■ YOUR OBJECTIVE: Omit the images and output every line of the data below exactly.

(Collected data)
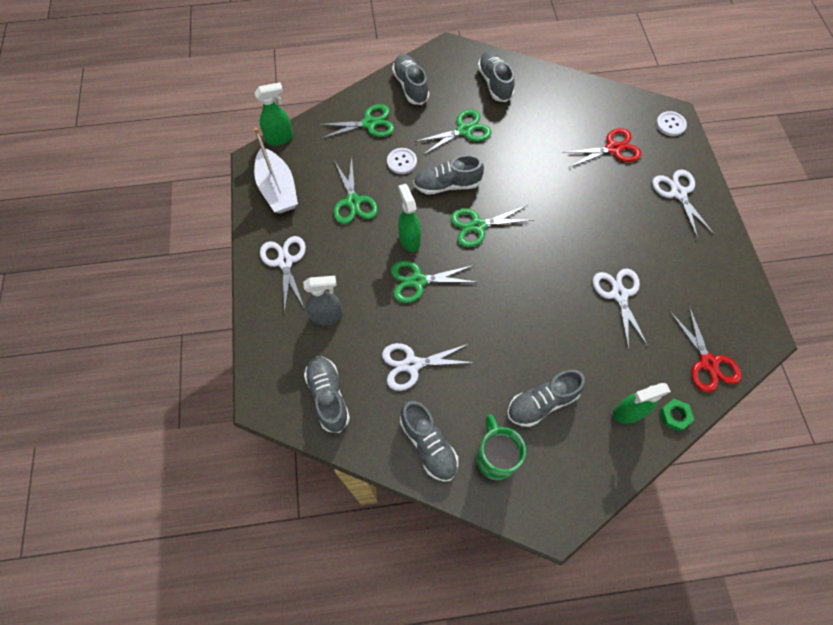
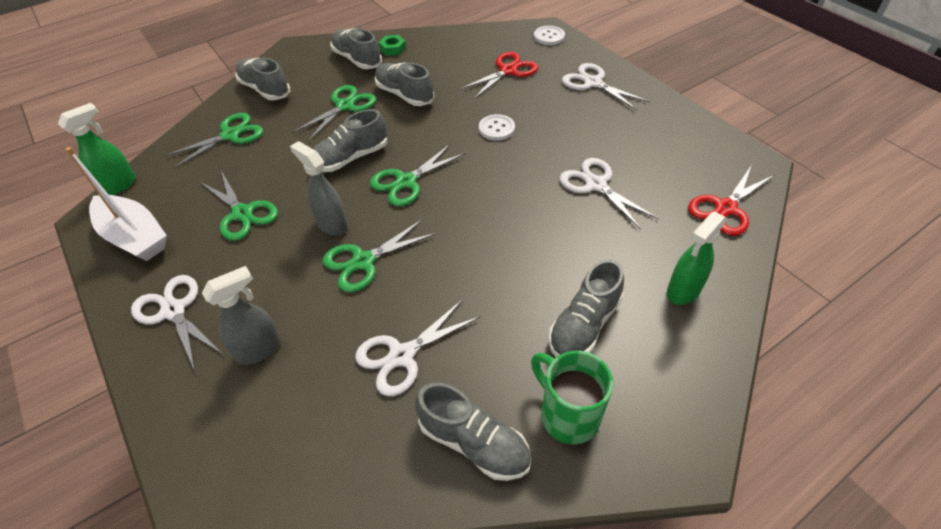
camera: 25 degrees left, 15 degrees down
grey shoe [304,356,350,433] -> grey shoe moved to [375,62,435,106]
white button [387,148,417,174] -> white button moved to [479,114,515,141]
green spray bottle [398,184,421,252] -> grey spray bottle [290,141,348,236]
green nut [659,399,694,432] -> green nut moved to [379,35,406,56]
red scissors [670,306,742,393] -> red scissors turned 90 degrees clockwise [688,166,774,236]

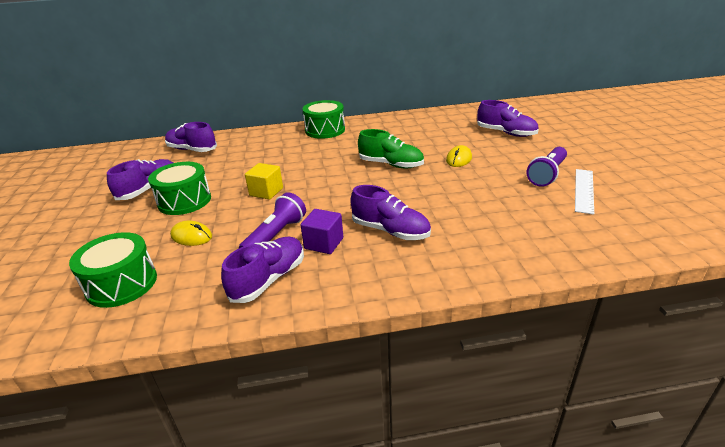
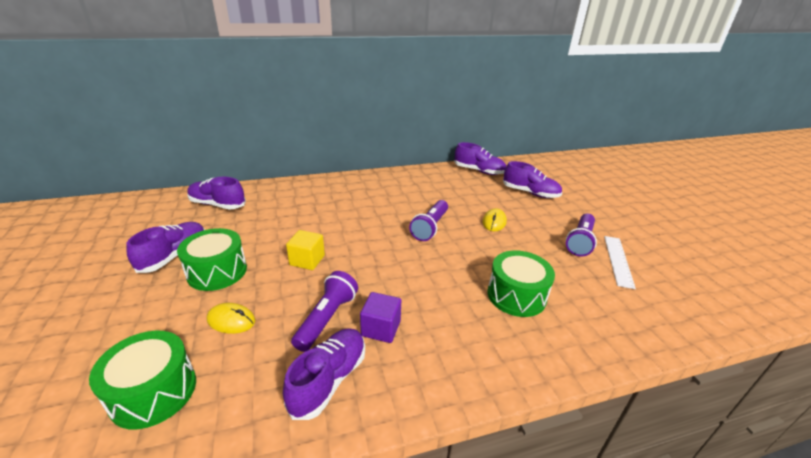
camera: 10 degrees left, 0 degrees up
green drum [302,100,345,139] -> green drum moved to [488,250,555,317]
purple shoe [350,185,431,240] -> purple shoe moved to [454,142,506,175]
green shoe [358,129,424,168] -> purple flashlight [409,200,448,241]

■ THE ANSWER:
camera: 25 degrees left, 15 degrees down
grey shoe [304,356,350,433] -> grey shoe moved to [375,62,435,106]
white button [387,148,417,174] -> white button moved to [479,114,515,141]
green spray bottle [398,184,421,252] -> grey spray bottle [290,141,348,236]
green nut [659,399,694,432] -> green nut moved to [379,35,406,56]
red scissors [670,306,742,393] -> red scissors turned 90 degrees clockwise [688,166,774,236]

camera: 10 degrees left, 0 degrees up
green drum [302,100,345,139] -> green drum moved to [488,250,555,317]
purple shoe [350,185,431,240] -> purple shoe moved to [454,142,506,175]
green shoe [358,129,424,168] -> purple flashlight [409,200,448,241]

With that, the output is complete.